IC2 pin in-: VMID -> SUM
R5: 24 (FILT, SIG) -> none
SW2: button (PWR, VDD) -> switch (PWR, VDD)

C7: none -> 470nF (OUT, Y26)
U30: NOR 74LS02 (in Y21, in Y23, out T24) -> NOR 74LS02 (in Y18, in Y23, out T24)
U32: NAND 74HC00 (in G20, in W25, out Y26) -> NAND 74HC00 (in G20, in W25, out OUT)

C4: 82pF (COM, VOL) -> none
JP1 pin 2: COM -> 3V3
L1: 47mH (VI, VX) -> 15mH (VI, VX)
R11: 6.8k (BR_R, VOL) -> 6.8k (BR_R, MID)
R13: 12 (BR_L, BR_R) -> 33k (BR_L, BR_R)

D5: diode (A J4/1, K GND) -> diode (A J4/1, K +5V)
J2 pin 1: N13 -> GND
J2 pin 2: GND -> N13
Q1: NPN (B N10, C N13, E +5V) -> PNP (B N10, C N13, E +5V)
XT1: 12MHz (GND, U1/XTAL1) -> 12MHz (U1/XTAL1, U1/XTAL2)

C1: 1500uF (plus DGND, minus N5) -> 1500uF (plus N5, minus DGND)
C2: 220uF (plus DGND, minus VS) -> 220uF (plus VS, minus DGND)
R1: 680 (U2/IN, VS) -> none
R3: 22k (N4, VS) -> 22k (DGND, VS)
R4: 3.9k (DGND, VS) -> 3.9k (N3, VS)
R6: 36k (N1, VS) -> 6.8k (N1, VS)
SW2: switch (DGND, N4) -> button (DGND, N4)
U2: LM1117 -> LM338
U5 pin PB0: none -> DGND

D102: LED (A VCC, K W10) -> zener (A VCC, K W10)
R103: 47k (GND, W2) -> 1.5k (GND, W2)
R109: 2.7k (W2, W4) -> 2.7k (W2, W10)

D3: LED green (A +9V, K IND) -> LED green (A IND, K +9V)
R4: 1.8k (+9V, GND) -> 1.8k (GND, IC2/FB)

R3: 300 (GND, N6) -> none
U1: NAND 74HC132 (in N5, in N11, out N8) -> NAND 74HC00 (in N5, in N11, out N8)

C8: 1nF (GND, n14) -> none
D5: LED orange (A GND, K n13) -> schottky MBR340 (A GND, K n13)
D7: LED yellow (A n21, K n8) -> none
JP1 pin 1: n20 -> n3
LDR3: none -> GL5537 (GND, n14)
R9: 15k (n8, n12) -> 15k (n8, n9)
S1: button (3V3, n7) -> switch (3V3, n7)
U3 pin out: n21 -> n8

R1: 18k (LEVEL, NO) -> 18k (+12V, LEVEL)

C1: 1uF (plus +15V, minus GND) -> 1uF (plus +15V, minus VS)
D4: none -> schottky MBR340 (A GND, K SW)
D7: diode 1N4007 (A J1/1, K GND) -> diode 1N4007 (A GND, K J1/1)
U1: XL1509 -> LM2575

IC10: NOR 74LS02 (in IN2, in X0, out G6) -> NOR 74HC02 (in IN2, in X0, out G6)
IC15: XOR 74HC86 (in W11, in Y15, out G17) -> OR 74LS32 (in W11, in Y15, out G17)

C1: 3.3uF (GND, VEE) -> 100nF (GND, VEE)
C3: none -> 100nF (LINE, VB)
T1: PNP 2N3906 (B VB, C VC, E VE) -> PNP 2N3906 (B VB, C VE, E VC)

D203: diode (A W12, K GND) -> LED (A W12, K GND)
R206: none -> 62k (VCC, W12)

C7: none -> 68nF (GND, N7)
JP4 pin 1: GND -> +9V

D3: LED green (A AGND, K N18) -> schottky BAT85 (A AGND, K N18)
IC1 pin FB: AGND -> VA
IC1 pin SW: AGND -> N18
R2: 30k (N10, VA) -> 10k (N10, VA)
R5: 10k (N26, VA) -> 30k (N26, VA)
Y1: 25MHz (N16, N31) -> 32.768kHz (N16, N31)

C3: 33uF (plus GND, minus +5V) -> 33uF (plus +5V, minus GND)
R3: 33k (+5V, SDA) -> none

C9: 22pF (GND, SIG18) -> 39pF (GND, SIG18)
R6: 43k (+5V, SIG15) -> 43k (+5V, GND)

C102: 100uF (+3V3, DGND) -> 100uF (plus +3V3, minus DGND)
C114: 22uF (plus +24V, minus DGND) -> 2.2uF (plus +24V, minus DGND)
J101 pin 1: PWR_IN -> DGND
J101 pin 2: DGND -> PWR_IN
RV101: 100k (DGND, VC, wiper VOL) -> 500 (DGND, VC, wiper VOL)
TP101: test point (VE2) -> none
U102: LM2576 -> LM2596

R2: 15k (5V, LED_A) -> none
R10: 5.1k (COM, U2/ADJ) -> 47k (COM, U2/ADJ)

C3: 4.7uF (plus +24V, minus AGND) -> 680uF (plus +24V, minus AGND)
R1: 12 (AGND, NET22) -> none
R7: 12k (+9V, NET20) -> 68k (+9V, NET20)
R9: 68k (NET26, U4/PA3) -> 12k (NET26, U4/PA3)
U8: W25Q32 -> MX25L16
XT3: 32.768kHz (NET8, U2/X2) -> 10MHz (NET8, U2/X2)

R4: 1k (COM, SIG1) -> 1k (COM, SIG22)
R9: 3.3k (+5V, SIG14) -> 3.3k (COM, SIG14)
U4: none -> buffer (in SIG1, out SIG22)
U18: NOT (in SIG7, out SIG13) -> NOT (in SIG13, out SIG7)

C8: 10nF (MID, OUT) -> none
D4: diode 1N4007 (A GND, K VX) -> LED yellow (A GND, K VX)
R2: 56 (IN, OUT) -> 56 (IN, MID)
★ ★ ★ ★
In the listing above, locate each line with "AGND" and copy it.

EXPECTED ANSWER:
D3: LED green (A AGND, K N18) -> schottky BAT85 (A AGND, K N18)
IC1 pin FB: AGND -> VA
IC1 pin SW: AGND -> N18
C3: 4.7uF (plus +24V, minus AGND) -> 680uF (plus +24V, minus AGND)
R1: 12 (AGND, NET22) -> none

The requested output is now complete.